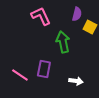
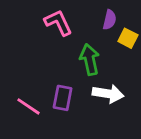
white arrow: (76, 81) -> (108, 94), moved, size x1.5

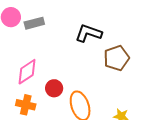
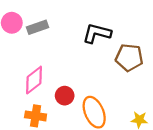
brown pentagon: (116, 58) -> (129, 58), turned 30

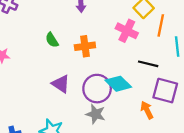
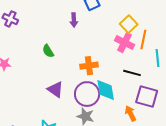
pink cross: (127, 31) -> (125, 43), moved
orange cross: (85, 46) -> (89, 66), moved
cyan diamond: (118, 84) -> (106, 90), turned 35

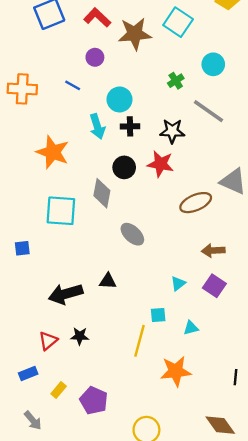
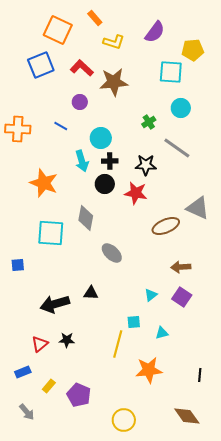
cyan square: (178, 22) -> (171, 72), moved, turned -30
black circle: (124, 167) -> (105, 184), moved

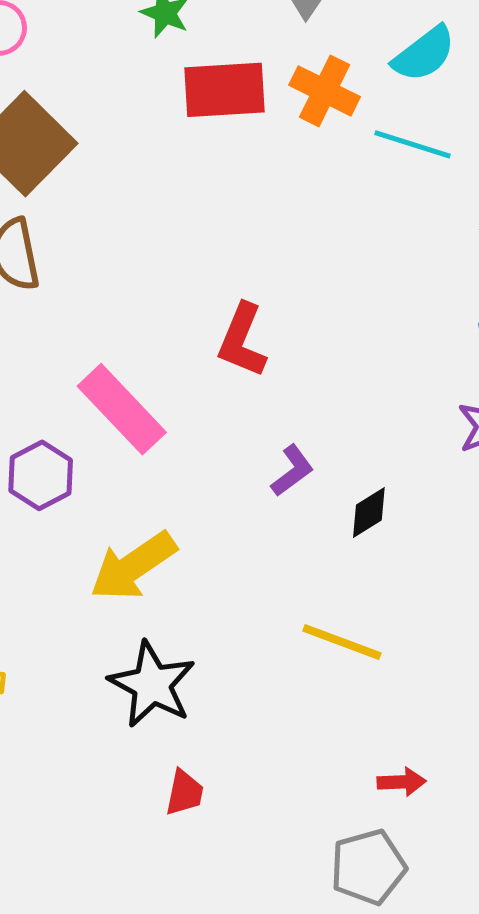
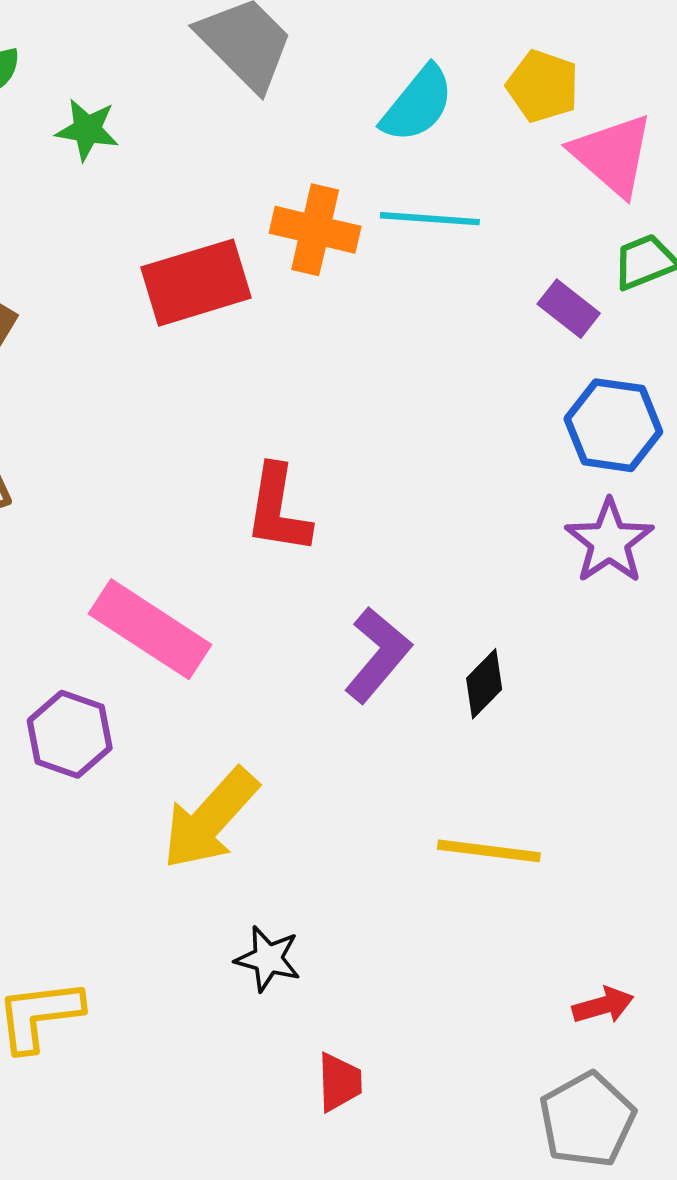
red rectangle: (224, 90) -> (196, 283), moved
orange cross: (325, 91) -> (315, 230), moved
purple L-shape: (292, 471) -> (378, 655), size x1.4
black star: (152, 685) -> (268, 959), size x0.6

=======

| WORK INSTRUCTIONS |
Every entry above should be returned exactly, with no images included.

| WRITTEN SOLUTION |
white arrow: (76, 81) -> (108, 94), moved, size x1.5

brown pentagon: (116, 58) -> (129, 58), turned 30

pink cross: (127, 31) -> (125, 43), moved
orange cross: (85, 46) -> (89, 66), moved
cyan diamond: (118, 84) -> (106, 90), turned 35

cyan square: (178, 22) -> (171, 72), moved, turned -30
black circle: (124, 167) -> (105, 184), moved

red rectangle: (224, 90) -> (196, 283), moved
orange cross: (325, 91) -> (315, 230), moved
purple L-shape: (292, 471) -> (378, 655), size x1.4
black star: (152, 685) -> (268, 959), size x0.6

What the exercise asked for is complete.